» THE INPUT:
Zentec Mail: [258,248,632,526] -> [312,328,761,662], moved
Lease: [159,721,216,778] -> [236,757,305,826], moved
==
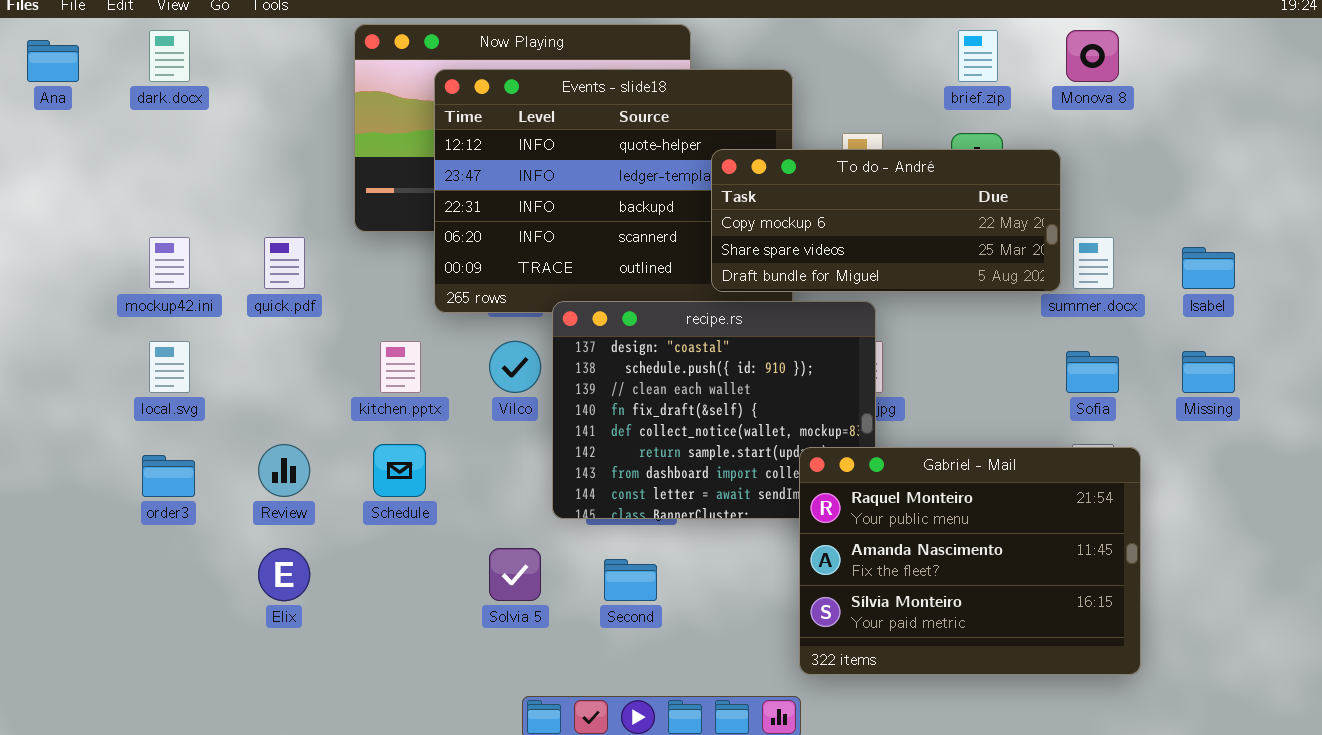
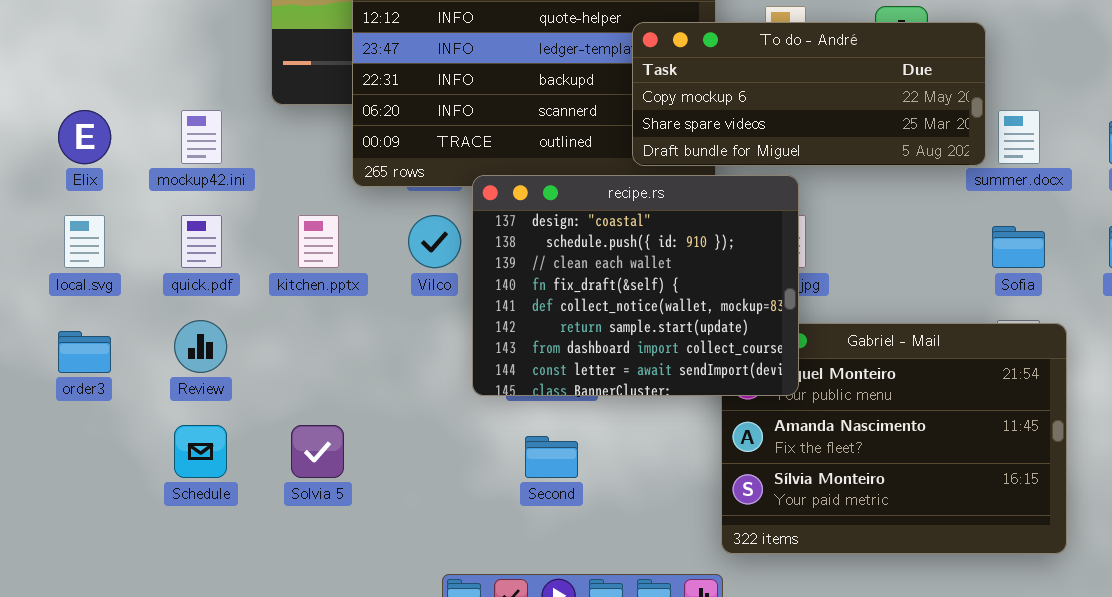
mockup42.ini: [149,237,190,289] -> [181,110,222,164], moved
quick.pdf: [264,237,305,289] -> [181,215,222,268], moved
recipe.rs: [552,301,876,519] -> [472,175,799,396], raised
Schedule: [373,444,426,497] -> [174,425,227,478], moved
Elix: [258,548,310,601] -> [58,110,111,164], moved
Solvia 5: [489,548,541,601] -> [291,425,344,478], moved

» WORK TO COMPLETE:
Using only the listing above, restate exactly the lines from the line containing "Zentec Mail: [258,248,632,526]" through the line containing "Lease: [159,721,216,778] ->", both included.

» ANSWER SPACE:
Zentec Mail: [258,248,632,526] -> [312,328,761,662], moved
Lease: [159,721,216,778] -> [236,757,305,826], moved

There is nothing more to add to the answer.